Task details
Since pictures are not wanted, repeat only the text of the records, word for word.

Segment Start: Records for processing

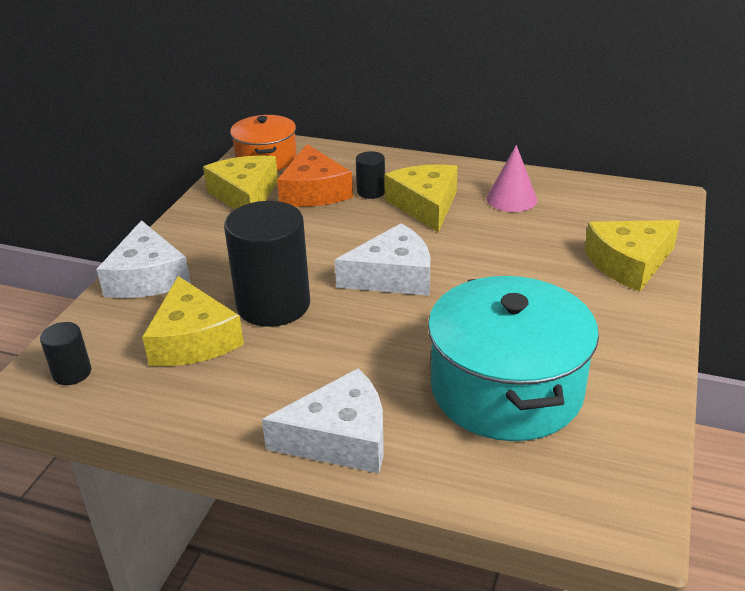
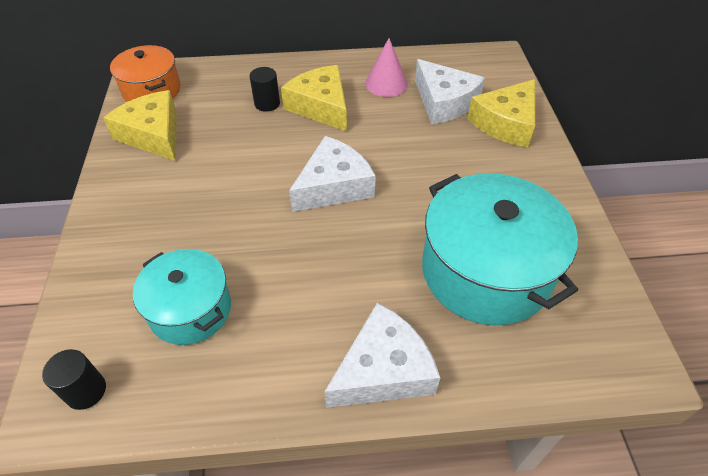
camera: 25 degrees left, 15 degrees up
(147, 277) = (105, 252): white cheese -> white cheese (444, 102)
(193, 339) = (190, 309): yellow cheese -> turquoise pot
(273, 305) = (246, 247): black cylinder -> none
(314, 191) = (216, 115): orange cheese -> none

Segment End: Records for processing

Written answer
camera: 25 degrees left, 15 degrees up
(147, 277) = (105, 252): white cheese -> white cheese (444, 102)
(193, 339) = (190, 309): yellow cheese -> turquoise pot
(273, 305) = (246, 247): black cylinder -> none
(314, 191) = (216, 115): orange cheese -> none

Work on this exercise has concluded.